_Input_.
#####

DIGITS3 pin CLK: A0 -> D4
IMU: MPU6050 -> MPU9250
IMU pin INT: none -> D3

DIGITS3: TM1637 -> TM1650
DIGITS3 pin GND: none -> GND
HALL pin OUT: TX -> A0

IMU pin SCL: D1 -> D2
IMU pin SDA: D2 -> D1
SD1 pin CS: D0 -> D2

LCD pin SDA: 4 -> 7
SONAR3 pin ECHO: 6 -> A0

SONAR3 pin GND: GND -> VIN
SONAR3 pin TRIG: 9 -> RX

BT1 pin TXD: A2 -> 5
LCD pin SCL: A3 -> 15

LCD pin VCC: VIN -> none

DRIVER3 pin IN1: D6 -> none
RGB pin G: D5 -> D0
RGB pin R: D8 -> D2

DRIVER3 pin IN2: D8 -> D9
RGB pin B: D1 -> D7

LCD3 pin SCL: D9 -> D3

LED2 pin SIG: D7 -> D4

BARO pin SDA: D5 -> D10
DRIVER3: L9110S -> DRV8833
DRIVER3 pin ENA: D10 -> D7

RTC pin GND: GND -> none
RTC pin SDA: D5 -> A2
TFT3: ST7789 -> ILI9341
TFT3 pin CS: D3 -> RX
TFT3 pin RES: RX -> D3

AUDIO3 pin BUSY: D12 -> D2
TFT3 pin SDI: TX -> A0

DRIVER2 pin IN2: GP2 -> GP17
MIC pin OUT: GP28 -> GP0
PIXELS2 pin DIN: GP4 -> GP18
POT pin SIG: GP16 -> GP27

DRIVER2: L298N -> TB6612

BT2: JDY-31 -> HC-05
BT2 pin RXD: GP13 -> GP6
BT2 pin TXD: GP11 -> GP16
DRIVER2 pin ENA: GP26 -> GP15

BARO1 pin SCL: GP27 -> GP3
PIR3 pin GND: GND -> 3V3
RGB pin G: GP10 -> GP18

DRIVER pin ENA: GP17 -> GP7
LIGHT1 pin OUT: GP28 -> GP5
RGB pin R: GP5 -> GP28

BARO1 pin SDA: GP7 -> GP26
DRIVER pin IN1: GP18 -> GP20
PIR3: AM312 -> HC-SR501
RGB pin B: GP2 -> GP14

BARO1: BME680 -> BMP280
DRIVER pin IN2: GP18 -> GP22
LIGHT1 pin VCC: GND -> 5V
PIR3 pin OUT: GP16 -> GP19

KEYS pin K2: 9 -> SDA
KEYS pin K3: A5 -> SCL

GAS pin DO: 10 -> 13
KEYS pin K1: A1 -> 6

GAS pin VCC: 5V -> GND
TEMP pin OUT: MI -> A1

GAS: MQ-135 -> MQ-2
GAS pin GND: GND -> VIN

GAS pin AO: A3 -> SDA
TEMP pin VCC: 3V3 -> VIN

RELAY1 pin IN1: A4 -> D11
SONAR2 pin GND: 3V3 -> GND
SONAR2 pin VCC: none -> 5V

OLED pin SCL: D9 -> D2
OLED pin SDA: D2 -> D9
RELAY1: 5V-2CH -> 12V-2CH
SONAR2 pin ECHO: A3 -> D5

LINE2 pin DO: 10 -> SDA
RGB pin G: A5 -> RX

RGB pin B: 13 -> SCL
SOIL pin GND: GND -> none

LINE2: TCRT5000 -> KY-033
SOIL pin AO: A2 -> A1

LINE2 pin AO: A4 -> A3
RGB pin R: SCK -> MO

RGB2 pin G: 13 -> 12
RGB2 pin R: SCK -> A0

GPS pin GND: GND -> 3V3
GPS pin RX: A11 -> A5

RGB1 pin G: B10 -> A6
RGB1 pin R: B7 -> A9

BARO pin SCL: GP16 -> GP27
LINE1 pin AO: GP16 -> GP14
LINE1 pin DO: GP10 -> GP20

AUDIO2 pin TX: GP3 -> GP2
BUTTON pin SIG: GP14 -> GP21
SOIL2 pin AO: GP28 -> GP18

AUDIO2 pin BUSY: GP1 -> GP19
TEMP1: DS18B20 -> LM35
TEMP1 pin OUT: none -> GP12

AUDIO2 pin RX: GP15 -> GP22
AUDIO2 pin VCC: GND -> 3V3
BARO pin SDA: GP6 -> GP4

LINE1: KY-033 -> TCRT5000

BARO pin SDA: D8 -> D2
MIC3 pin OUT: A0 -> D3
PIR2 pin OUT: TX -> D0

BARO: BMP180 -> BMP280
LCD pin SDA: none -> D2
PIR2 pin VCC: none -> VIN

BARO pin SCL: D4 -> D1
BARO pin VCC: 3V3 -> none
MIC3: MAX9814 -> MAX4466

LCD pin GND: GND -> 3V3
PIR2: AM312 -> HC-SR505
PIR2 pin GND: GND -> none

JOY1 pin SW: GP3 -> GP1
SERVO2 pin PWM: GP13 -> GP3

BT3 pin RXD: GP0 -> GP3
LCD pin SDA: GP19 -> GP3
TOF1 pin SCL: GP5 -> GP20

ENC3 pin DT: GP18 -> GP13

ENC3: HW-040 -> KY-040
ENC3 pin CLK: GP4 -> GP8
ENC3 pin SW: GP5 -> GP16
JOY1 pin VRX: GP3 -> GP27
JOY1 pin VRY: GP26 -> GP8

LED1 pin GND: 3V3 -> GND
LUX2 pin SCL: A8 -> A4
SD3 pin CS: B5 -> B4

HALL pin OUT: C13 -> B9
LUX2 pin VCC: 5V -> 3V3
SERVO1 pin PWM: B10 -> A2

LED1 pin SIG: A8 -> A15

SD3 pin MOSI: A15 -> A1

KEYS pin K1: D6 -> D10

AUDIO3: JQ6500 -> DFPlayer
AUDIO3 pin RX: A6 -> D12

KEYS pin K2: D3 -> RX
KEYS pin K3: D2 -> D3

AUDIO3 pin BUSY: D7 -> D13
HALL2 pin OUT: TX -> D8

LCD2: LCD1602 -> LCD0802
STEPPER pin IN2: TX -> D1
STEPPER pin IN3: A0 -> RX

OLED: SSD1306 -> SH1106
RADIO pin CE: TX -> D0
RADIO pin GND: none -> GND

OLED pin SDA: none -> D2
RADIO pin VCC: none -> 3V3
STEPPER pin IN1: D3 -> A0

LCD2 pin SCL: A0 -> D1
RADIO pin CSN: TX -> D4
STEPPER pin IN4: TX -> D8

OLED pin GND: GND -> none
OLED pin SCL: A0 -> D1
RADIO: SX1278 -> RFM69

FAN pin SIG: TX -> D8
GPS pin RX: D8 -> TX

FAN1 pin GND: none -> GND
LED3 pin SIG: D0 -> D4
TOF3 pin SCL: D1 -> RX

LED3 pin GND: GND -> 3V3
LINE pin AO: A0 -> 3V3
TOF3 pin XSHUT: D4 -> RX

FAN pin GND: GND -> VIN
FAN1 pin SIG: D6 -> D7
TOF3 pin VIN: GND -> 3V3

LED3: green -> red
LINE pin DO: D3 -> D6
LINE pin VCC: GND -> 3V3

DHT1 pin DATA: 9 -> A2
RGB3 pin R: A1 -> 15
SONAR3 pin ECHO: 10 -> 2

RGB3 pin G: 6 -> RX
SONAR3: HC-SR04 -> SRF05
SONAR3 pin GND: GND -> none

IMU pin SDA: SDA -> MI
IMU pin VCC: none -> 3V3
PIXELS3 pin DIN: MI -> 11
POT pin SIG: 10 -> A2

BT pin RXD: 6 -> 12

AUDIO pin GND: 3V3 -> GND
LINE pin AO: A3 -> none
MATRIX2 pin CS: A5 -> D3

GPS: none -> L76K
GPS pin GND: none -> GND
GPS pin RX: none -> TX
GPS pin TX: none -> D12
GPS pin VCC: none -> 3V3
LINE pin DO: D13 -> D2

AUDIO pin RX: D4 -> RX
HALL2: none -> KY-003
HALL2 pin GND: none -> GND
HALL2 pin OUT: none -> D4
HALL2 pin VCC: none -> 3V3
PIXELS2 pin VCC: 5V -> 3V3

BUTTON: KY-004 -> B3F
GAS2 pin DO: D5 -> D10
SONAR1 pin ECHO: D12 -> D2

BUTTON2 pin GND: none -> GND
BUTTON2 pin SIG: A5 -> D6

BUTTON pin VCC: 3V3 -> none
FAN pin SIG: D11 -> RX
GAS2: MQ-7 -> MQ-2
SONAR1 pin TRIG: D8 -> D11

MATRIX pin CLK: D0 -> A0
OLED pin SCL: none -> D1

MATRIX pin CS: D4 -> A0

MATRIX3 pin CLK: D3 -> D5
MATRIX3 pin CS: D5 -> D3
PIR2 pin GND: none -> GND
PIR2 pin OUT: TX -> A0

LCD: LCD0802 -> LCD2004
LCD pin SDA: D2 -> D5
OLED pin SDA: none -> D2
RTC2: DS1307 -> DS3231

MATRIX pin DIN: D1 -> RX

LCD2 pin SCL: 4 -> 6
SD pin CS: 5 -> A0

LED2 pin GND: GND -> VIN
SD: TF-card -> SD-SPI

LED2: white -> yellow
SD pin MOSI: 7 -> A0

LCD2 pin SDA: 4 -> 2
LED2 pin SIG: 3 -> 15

#####

_Description of the task_.
The lines to return begin at the first line of the records and end at the line holding "PIXELS2 pin DIN: GP4 -> GP18"; please return them exactly, including both, and nothing beyond.

_Written answer_.
DIGITS3 pin CLK: A0 -> D4
IMU: MPU6050 -> MPU9250
IMU pin INT: none -> D3

DIGITS3: TM1637 -> TM1650
DIGITS3 pin GND: none -> GND
HALL pin OUT: TX -> A0

IMU pin SCL: D1 -> D2
IMU pin SDA: D2 -> D1
SD1 pin CS: D0 -> D2

LCD pin SDA: 4 -> 7
SONAR3 pin ECHO: 6 -> A0

SONAR3 pin GND: GND -> VIN
SONAR3 pin TRIG: 9 -> RX

BT1 pin TXD: A2 -> 5
LCD pin SCL: A3 -> 15

LCD pin VCC: VIN -> none

DRIVER3 pin IN1: D6 -> none
RGB pin G: D5 -> D0
RGB pin R: D8 -> D2

DRIVER3 pin IN2: D8 -> D9
RGB pin B: D1 -> D7

LCD3 pin SCL: D9 -> D3

LED2 pin SIG: D7 -> D4

BARO pin SDA: D5 -> D10
DRIVER3: L9110S -> DRV8833
DRIVER3 pin ENA: D10 -> D7

RTC pin GND: GND -> none
RTC pin SDA: D5 -> A2
TFT3: ST7789 -> ILI9341
TFT3 pin CS: D3 -> RX
TFT3 pin RES: RX -> D3

AUDIO3 pin BUSY: D12 -> D2
TFT3 pin SDI: TX -> A0

DRIVER2 pin IN2: GP2 -> GP17
MIC pin OUT: GP28 -> GP0
PIXELS2 pin DIN: GP4 -> GP18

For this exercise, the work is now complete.